Directions: Each line below must be transcribed with no word changed.

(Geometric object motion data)

Segment Open

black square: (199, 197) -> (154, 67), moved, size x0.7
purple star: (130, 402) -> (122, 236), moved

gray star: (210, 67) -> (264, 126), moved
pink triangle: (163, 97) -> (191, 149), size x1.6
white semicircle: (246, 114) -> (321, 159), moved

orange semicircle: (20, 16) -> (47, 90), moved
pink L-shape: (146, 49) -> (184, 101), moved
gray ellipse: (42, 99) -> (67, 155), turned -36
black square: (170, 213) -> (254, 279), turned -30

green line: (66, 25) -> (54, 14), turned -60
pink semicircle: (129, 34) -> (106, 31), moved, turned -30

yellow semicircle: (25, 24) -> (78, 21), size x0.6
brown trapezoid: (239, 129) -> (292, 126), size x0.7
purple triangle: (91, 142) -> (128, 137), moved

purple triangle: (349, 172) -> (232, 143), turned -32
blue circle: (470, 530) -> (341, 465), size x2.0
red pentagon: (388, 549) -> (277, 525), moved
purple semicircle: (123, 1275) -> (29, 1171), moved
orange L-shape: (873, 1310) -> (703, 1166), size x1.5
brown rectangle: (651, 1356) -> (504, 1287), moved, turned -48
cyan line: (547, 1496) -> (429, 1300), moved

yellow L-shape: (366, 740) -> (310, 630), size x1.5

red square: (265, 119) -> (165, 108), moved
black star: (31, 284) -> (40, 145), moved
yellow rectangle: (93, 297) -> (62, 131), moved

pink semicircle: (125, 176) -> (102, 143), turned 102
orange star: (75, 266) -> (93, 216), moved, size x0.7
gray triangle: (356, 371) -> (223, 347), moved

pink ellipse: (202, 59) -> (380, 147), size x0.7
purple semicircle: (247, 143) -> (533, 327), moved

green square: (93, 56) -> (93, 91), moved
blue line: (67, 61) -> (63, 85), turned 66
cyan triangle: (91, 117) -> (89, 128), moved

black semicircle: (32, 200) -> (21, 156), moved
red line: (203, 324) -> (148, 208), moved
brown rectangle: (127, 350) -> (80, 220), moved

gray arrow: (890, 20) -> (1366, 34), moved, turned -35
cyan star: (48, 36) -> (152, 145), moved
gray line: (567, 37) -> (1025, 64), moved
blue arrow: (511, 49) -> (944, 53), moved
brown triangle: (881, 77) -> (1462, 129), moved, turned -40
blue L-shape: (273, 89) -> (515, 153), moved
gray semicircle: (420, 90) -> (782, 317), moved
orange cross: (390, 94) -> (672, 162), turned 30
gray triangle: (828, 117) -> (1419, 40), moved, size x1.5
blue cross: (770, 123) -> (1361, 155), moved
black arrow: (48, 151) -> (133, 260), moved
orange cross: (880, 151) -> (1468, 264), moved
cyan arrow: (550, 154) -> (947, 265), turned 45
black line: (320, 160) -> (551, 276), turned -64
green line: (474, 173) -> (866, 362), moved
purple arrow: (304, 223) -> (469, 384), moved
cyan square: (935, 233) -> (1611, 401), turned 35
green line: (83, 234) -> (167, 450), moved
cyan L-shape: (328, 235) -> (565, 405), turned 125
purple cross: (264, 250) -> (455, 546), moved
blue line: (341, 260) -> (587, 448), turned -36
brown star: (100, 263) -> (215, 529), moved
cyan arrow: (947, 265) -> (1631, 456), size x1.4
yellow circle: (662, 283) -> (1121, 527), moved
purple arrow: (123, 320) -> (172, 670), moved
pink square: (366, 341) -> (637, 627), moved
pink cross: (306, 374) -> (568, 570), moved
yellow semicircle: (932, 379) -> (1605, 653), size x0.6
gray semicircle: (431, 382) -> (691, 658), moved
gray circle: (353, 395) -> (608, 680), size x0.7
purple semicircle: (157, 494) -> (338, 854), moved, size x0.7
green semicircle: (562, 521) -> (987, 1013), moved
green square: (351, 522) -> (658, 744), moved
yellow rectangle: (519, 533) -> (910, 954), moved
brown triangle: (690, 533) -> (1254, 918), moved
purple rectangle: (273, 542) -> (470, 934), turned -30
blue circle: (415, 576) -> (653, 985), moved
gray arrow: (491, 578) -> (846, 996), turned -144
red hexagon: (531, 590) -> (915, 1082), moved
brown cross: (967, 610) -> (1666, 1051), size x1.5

Segment Closed

Answer for this exercise:
black square: (199, 197) -> (154, 67), moved, size x0.7
purple star: (130, 402) -> (122, 236), moved

gray star: (210, 67) -> (264, 126), moved
pink triangle: (163, 97) -> (191, 149), size x1.6
white semicircle: (246, 114) -> (321, 159), moved

orange semicircle: (20, 16) -> (47, 90), moved
pink L-shape: (146, 49) -> (184, 101), moved
gray ellipse: (42, 99) -> (67, 155), turned -36
black square: (170, 213) -> (254, 279), turned -30

green line: (66, 25) -> (54, 14), turned -60
pink semicircle: (129, 34) -> (106, 31), moved, turned -30

yellow semicircle: (25, 24) -> (78, 21), size x0.6
brown trapezoid: (239, 129) -> (292, 126), size x0.7
purple triangle: (91, 142) -> (128, 137), moved

purple triangle: (349, 172) -> (232, 143), turned -32
blue circle: (470, 530) -> (341, 465), size x2.0
red pentagon: (388, 549) -> (277, 525), moved
purple semicircle: (123, 1275) -> (29, 1171), moved
orange L-shape: (873, 1310) -> (703, 1166), size x1.5
brown rectangle: (651, 1356) -> (504, 1287), moved, turned -48
cyan line: (547, 1496) -> (429, 1300), moved

yellow L-shape: (366, 740) -> (310, 630), size x1.5

red square: (265, 119) -> (165, 108), moved
black star: (31, 284) -> (40, 145), moved
yellow rectangle: (93, 297) -> (62, 131), moved

pink semicircle: (125, 176) -> (102, 143), turned 102
orange star: (75, 266) -> (93, 216), moved, size x0.7
gray triangle: (356, 371) -> (223, 347), moved

pink ellipse: (202, 59) -> (380, 147), size x0.7
purple semicircle: (247, 143) -> (533, 327), moved

green square: (93, 56) -> (93, 91), moved
blue line: (67, 61) -> (63, 85), turned 66
cyan triangle: (91, 117) -> (89, 128), moved

black semicircle: (32, 200) -> (21, 156), moved
red line: (203, 324) -> (148, 208), moved
brown rectangle: (127, 350) -> (80, 220), moved

gray arrow: (890, 20) -> (1366, 34), moved, turned -35
cyan star: (48, 36) -> (152, 145), moved
gray line: (567, 37) -> (1025, 64), moved
blue arrow: (511, 49) -> (944, 53), moved
brown triangle: (881, 77) -> (1462, 129), moved, turned -40
blue L-shape: (273, 89) -> (515, 153), moved
gray semicircle: (420, 90) -> (782, 317), moved
orange cross: (390, 94) -> (672, 162), turned 30
gray triangle: (828, 117) -> (1419, 40), moved, size x1.5
blue cross: (770, 123) -> (1361, 155), moved
black arrow: (48, 151) -> (133, 260), moved
orange cross: (880, 151) -> (1468, 264), moved
cyan arrow: (550, 154) -> (947, 265), turned 45
black line: (320, 160) -> (551, 276), turned -64
green line: (474, 173) -> (866, 362), moved
purple arrow: (304, 223) -> (469, 384), moved
cyan square: (935, 233) -> (1611, 401), turned 35
green line: (83, 234) -> (167, 450), moved
cyan L-shape: (328, 235) -> (565, 405), turned 125
purple cross: (264, 250) -> (455, 546), moved
blue line: (341, 260) -> (587, 448), turned -36
brown star: (100, 263) -> (215, 529), moved
cyan arrow: (947, 265) -> (1631, 456), size x1.4
yellow circle: (662, 283) -> (1121, 527), moved
purple arrow: (123, 320) -> (172, 670), moved
pink square: (366, 341) -> (637, 627), moved
pink cross: (306, 374) -> (568, 570), moved
yellow semicircle: (932, 379) -> (1605, 653), size x0.6
gray semicircle: (431, 382) -> (691, 658), moved
gray circle: (353, 395) -> (608, 680), size x0.7
purple semicircle: (157, 494) -> (338, 854), moved, size x0.7
green semicircle: (562, 521) -> (987, 1013), moved
green square: (351, 522) -> (658, 744), moved
yellow rectangle: (519, 533) -> (910, 954), moved
brown triangle: (690, 533) -> (1254, 918), moved
purple rectangle: (273, 542) -> (470, 934), turned -30
blue circle: (415, 576) -> (653, 985), moved
gray arrow: (491, 578) -> (846, 996), turned -144
red hexagon: (531, 590) -> (915, 1082), moved
brown cross: (967, 610) -> (1666, 1051), size x1.5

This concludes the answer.